Exercise description :: Transcribe all of the data exactly. Omit the pictures.

Available data ::

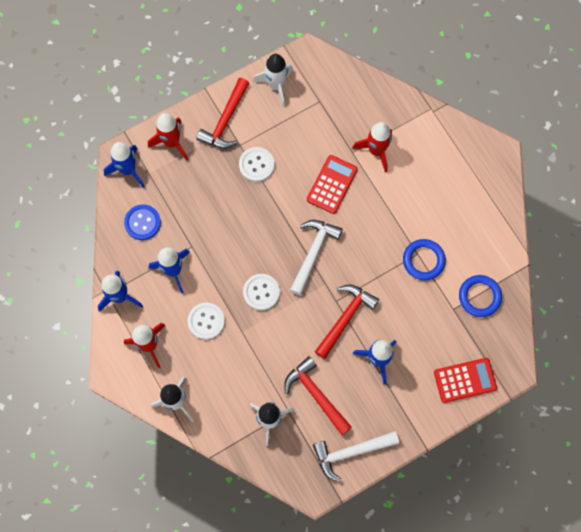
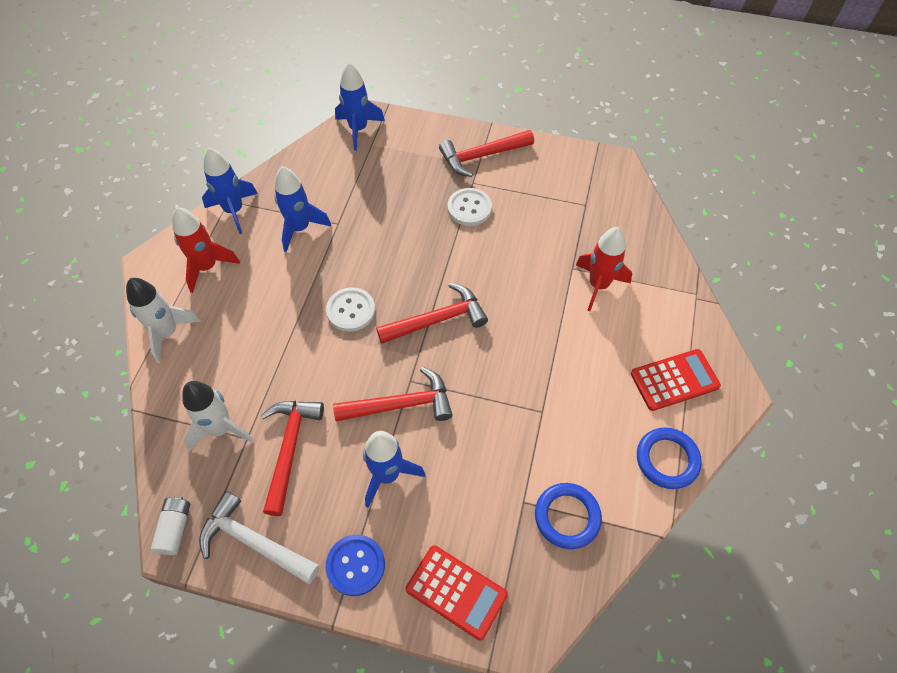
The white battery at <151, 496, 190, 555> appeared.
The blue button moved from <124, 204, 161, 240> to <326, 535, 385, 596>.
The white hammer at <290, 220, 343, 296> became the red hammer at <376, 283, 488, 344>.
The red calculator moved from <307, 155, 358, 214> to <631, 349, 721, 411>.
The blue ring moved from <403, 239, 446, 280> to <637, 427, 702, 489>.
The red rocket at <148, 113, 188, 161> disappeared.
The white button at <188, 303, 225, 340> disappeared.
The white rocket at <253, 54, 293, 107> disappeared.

Task solution ::
The white battery at <151, 496, 190, 555> appeared.
The blue button moved from <124, 204, 161, 240> to <326, 535, 385, 596>.
The white hammer at <290, 220, 343, 296> became the red hammer at <376, 283, 488, 344>.
The red calculator moved from <307, 155, 358, 214> to <631, 349, 721, 411>.
The blue ring moved from <403, 239, 446, 280> to <637, 427, 702, 489>.
The red rocket at <148, 113, 188, 161> disappeared.
The white button at <188, 303, 225, 340> disappeared.
The white rocket at <253, 54, 293, 107> disappeared.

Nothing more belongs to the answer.